● What is needed: Which lines of the data hold the word "orange"? Copy all of them.

● Dataset excerpts:
+---+

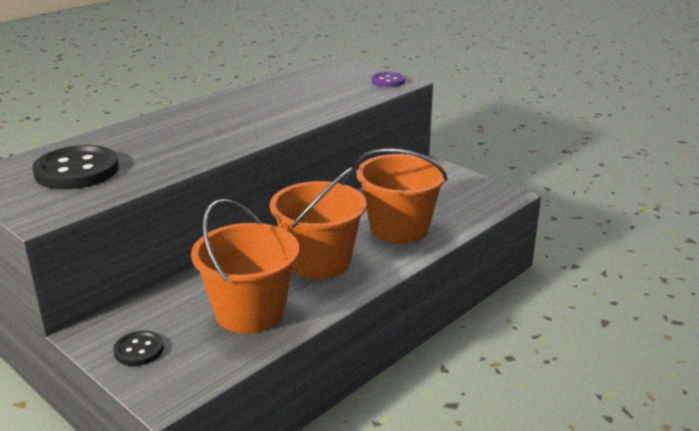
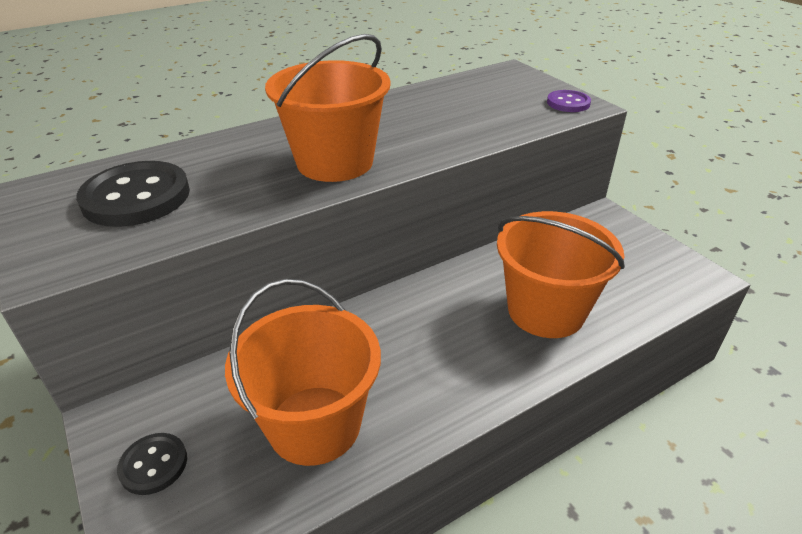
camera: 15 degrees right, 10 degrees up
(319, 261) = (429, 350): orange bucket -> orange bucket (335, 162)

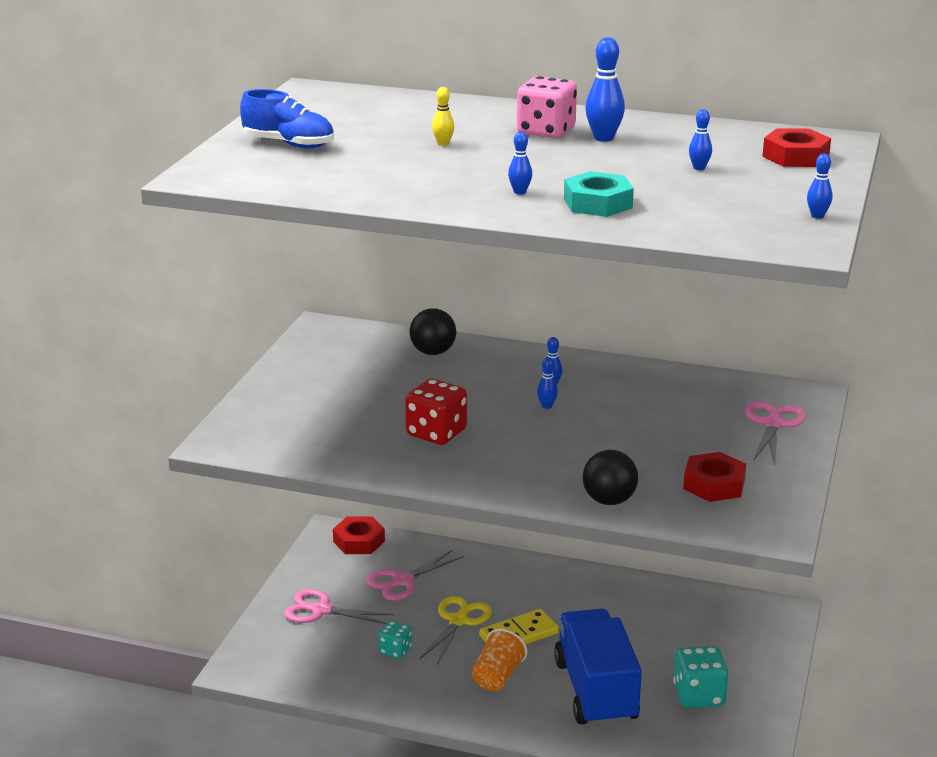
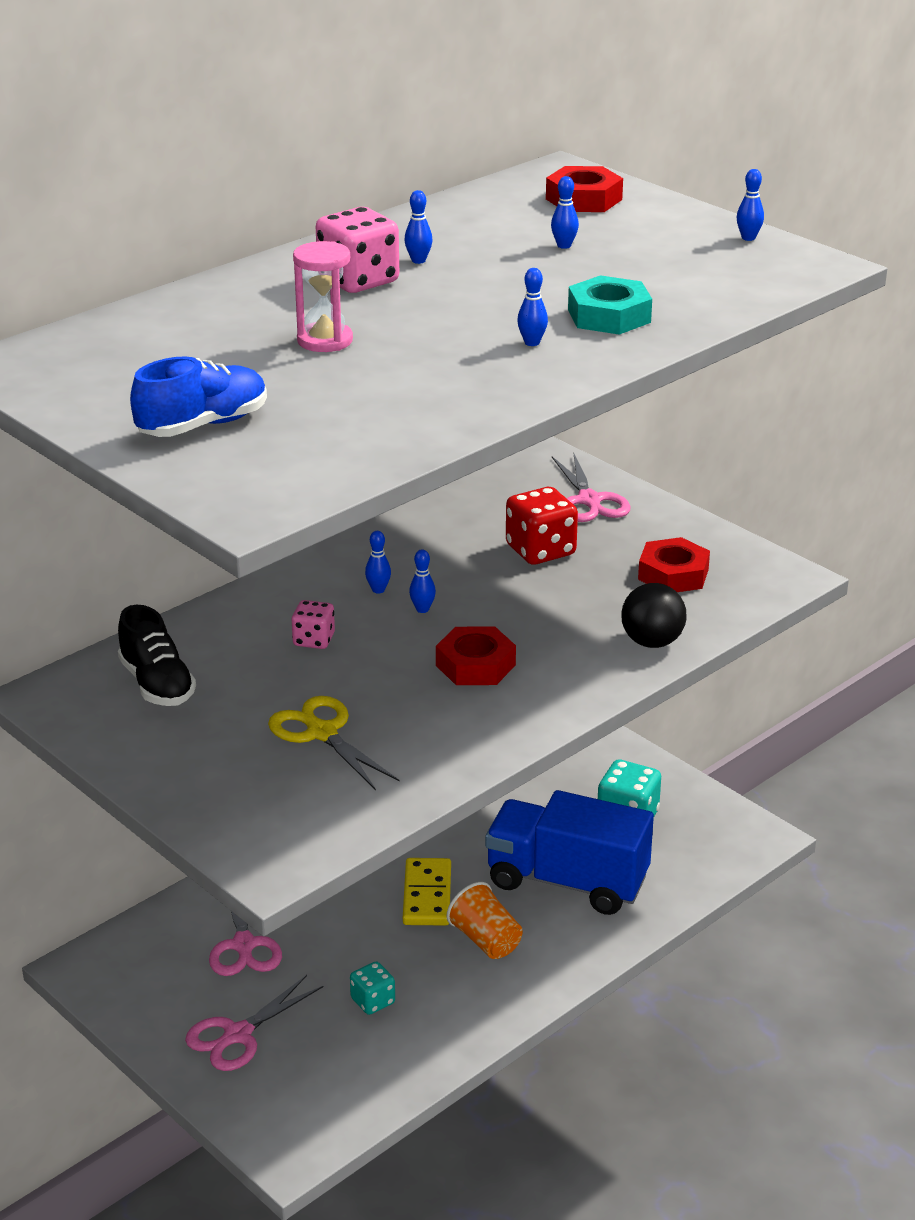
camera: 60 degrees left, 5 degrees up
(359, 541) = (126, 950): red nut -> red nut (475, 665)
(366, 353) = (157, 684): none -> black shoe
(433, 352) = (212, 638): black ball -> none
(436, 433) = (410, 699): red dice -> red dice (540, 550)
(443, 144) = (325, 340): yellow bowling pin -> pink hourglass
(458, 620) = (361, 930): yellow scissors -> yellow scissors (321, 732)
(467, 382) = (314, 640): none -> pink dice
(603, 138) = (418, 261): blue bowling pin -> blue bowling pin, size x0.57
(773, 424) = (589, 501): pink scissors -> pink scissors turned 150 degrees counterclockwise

+---+

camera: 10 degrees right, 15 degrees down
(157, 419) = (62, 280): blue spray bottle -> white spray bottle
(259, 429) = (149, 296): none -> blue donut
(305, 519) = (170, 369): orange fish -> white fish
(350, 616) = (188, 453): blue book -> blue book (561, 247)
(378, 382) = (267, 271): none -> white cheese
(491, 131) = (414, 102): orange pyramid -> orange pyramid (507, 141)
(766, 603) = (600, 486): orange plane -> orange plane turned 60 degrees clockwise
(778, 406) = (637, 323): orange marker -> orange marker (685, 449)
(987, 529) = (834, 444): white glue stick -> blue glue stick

+---+

● Result of this task:
(319, 261) = (429, 350): orange bucket -> orange bucket (335, 162)
(305, 519) = (170, 369): orange fish -> white fish
(491, 131) = (414, 102): orange pyramid -> orange pyramid (507, 141)
(766, 603) = (600, 486): orange plane -> orange plane turned 60 degrees clockwise
(778, 406) = (637, 323): orange marker -> orange marker (685, 449)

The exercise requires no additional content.